Dataset records -
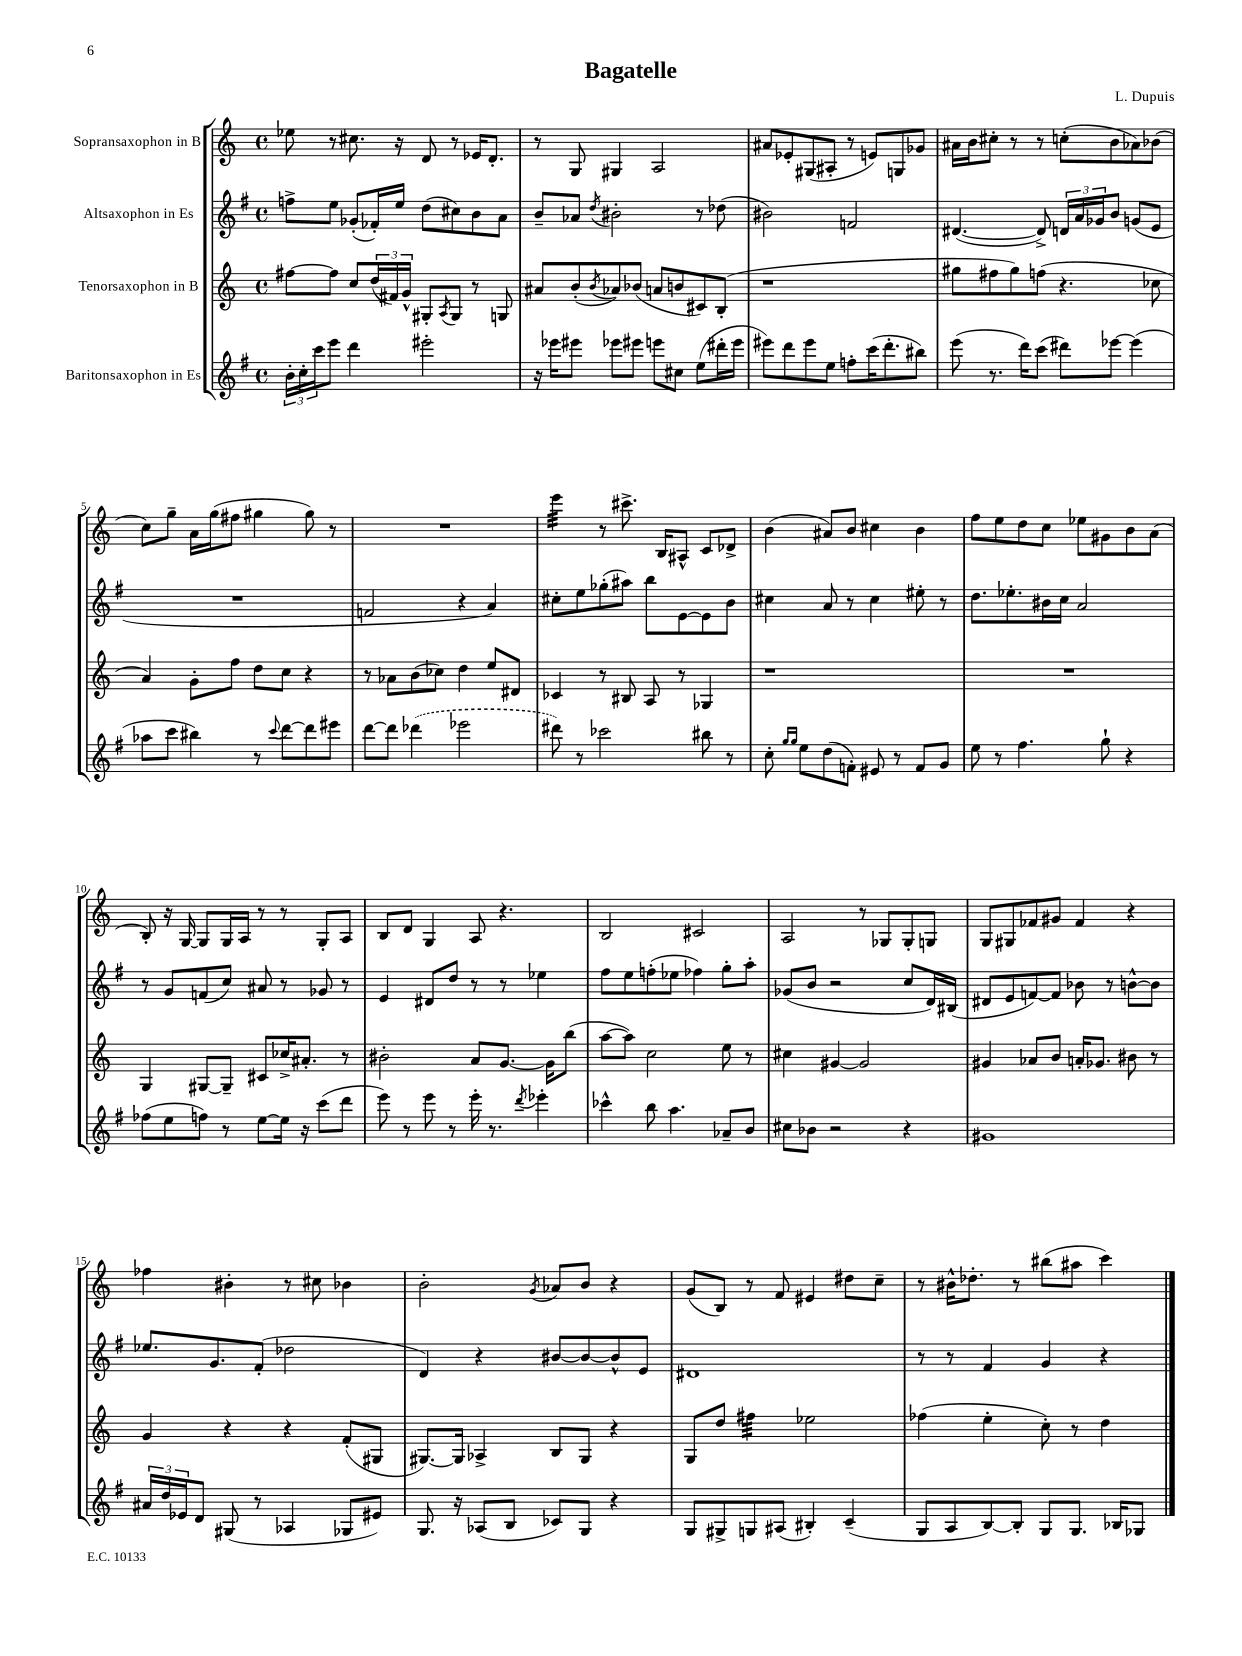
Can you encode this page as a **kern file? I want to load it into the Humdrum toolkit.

**kern	**kern	**kern	**kern
*staff4	*staff3	*staff2	*staff1
*clefG2	*clefG2	*clefG2	*clefG2
*k[f#]	*k[]	*k[f#]	*k[]
*M4/4	*M4/4	*M4/4	*M4/4
*met(c)	*met(c)	*met(c)	*met(c)
24b'	[8ff#	8ff^	8ee-
24cc'	.	.	.
24ccc	.	.	.
8eee	8ff#]	8ee	8r
4ddd	8cc	(8g-'	8.cc#
.	(24dd	16f-')	.
.	24f#)	.	.
.	.	16ee	16r
.	24g^^	.	.
2eee#'	8G#'	(8dd	8d
.	8qA	.	.
.	8G#	8cc#)	8r
.	8r	8b	16e-
.	.	.	8.d'
.	8G	8a	.
=	=	=	=
16r	8a#	8b~	8r
16eee-	.	.	.
8eee#	(8b'	8a-	8G
.	8qb	8qdd	.
8eee-	8a-)	2b#'	4G#
8eee#	(8b-	.	.
8eee	8a	.	2A
8cc#	8b	.	.
(8ee	8c#)	8r	.
16ddd#'	(8B'	(8dd-	.
16eee	.	.	.
=	=	=	=
8eee#)	1r	2b#)	8a#
8ddd	.	.	8e-'
8eee#	.	.	(8G#
8ee	.	.	8A#'
8ff'	.	2f	8r
(16ccc	.	.	8e)
8.ddd'	.	.	.
.	.	.	8G
8bb#)	.	.	8g-
=	=	=	=
(8eee	8gg#	([4.d#	16a#
.	.	.	16b
8.r	8ff#	.	8cc#'
.	8gg#)	.	8r
16ddd)	.	.	.
(8ccc	(8ff	8d#^])	8r
8ddd#)	4.r	24d	(8cc'
.	.	24a	.
.	.	24g-	.
[8eee-	.	8b	8b
(4eee-]	.	(8g	8a-)
.	8cc-	8e	(8b-
=	=	=	=
8aa-	4a)	1r	8cc)
8ccc	.	.	8gg~
4bb#)	8g'	.	16a
.	.	.	(16gg
.	8ff	.	8ff#
8r	8dd	.	4gg#
8qqccc	.	.	.
[8ddd	8cc	.	.
8ddd]	4r	.	8gg#)
8eee#	.	.	8r
=	=	=	=
[8ddd	8r	2f	1r
8ddd]	8a-	.	.
(4ddd-	(8b	.	.
.	8cc-)	.	.
2eee-	4dd	4r	.
.	8ee	4a)	.
.	8d#	.	.
=	=	=	=
8ddd#)	4c-	8cc#'	4eee
8r	.	8ee	.
2ccc-	8r	(8gg-'	8r
.	8B#	8aa#)	8.ccc#^
.	8A	8bb	.
.	.	.	16B
.	8r	[8e	8A#^^
8bb#	4G-	8e]	8c
8r	.	8b	8d-^
=	=	=	=
8cc'	1r	4cc#	(4b
16qqgg	.	.	.
16qqgg	.	.	.
8ee	.	.	.
(8dd	.	8a	8a#)
8f')	.	8r	8b
8e#	.	4cc#	4cc#
8r	.	.	.
8f	.	8ee#'	4b
8g	.	8r	.
=	=	=	=
8ee	1r	8.dd	8ff
8r	.	.	8ee
.	.	8.ee-'	.
4.ff#	.	.	8dd
.	.	16b#	8cc
.	.	16cc	.
.	.	2a	8ee-
8gg`	.	.	8g#
4r	.	.	8b
.	.	.	(8a
=	=	=	=
(8ff-	4G	8r	8B')
8ee	.	8g	16r
.	.	.	[16G
8ff)	[8G#	(8f	8G]
8r	8G#~]	8cc)	16G
.	.	.	16A
[8ee	8c#	8a#	8r
16ee]	16cc-^	8r	8r
16r	8.a#'	.	.
(8ccc	.	8g-	8G'
8ddd	8r	8r	8A
=	=	=	=
8eee)	2b#'	4e	8B
8r	.	.	8d
8eee	.	8d#	4G
8r	.	8dd	.
16eee'	8a	8r	8A
8.r	.	.	.
.	[8.g	8r	4.r
8qddd	.	.	.
4eee-'	.	4ee-	.
.	16g]	.	.
.	(8bb	.	.
=	=	=	=
4ccc-^^	[8aa	8ff#	2B
.	8aa])	8ee	.
8bb	2cc	(8ff'	.
4.aa	.	8ee-	.
.	.	4ff-)	2c#
8a-~	8ee	8gg'	.
8b	8r	8aa'	.
=	=	=	=
8cc#	4cc#	(8g-	2A
8b-	.	8b	.
2r	[4g#	2r	.
.	2g#]	.	8r
.	.	.	8G-
4r	.	8cc	8G-'
.	.	16d)	8G
.	.	(16B#	.
=	=	=	=
1g#	4g#	8d#	8G
.	.	8e	8G#
.	8a-	[8f)	8f-
.	8b	8f]	8g#
.	16a'	8b-	4f-
.	8.g-	.	.
.	.	8r	.
.	8b#	[8b^^	4r
.	8r	8b]	.
=	=	=	=
24a#	4g	8.ee-	4ff-
24dd	.	.	.
24e-	.	.	.
8d	.	.	.
.	.	8.g	.
(8G#	4r	.	4b#'
8r	.	(8f#'	.
4A-	4r	2dd-	8r
.	.	.	8cc#
8G-	(8f'	.	4b-
8e#)	8G#	.	.
=	=	=	=
8.G	[8.G#)	4d)	2b'
16r	16G#]	.	.
(8A-	4A-^	4r	.
8B	.	.	.
.	.	.	8qg
8c-)	8B	[8b#	8a-
8G	8G#	8b#_	8b
4r	4r	8b#^^]	4r
.	.	8e	.
=	=	=	=
8G	8G	1d#	(8g
8G#^	8dd	.	8B)
8G	4ff#	.	8r
(8A#	.	.	8f
4B#')	2ee-	.	4e#
(4c~	.	.	8dd#
.	.	.	8cc~
=	=	=	=
8G	(4ff-	8r	8r
8A	.	8r	16b#^^
.	.	.	8.dd-'
[8B)	4ee'	4f#	.
8B']	.	.	8r
8G	8cc')	4g	(8bb#
8.G	8r	.	8aa#
.	4dd	4r	4ccc)
16B-	.	.	.
8G-	.	.	.
==	==	==	==
*-	*-	*-	*-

Exercise directions - From the records above, keep only the lines that contain the string "kern". Uppercase and lowercase letters count as different.

Complete answer -
Can you encode this page as a **kern file? I want to load it into the Humdrum toolkit.
**kern	**kern	**kern	**kern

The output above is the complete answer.